_ASSIGNED TASK_
Copy, from the entries below, each line in which the string "moved" appears.
DATA SUPPLIED START
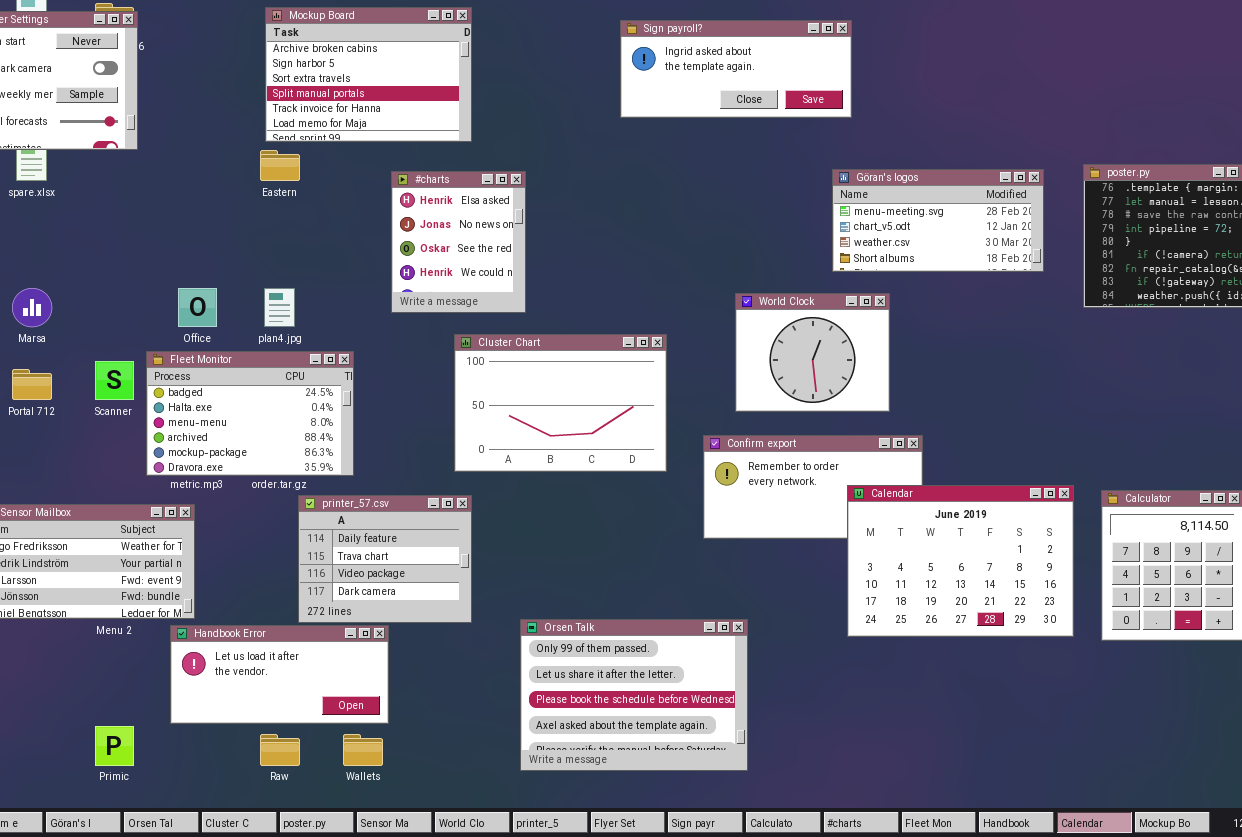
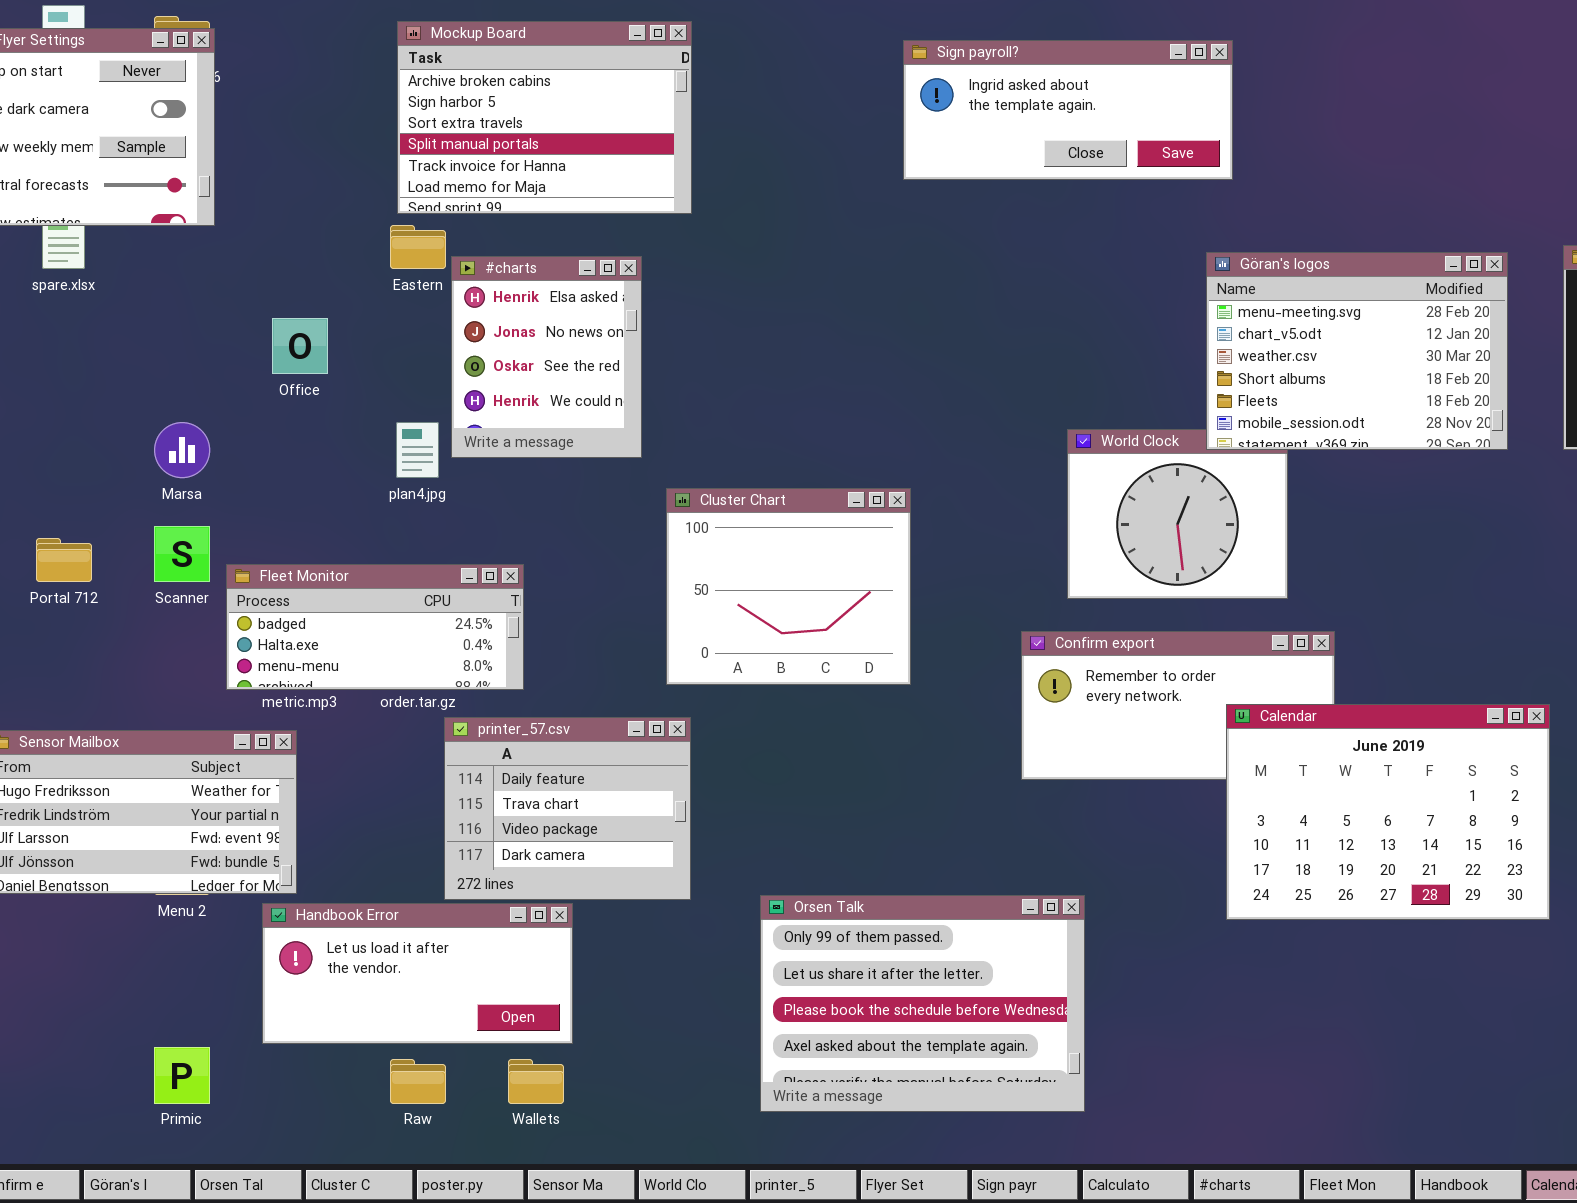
Göran's logos: [832,169,1044,272] -> [1206,252,1508,450], resized
#charts: [391,171,526,313] -> [451,256,642,458], moved
Marsa: [12,288,52,327] -> [154,422,210,478], moved
Office: [178,288,217,327] -> [272,318,328,374], moved
Cluster Chart: [454,334,667,472] -> [666,488,911,685], resized
Fleet Monitor: [146,351,354,476] -> [226,564,524,690], resized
DATA SUPPLIED END
_RESPONSE FOR THIS EXERCISE_
#charts: [391,171,526,313] -> [451,256,642,458], moved
Marsa: [12,288,52,327] -> [154,422,210,478], moved
Office: [178,288,217,327] -> [272,318,328,374], moved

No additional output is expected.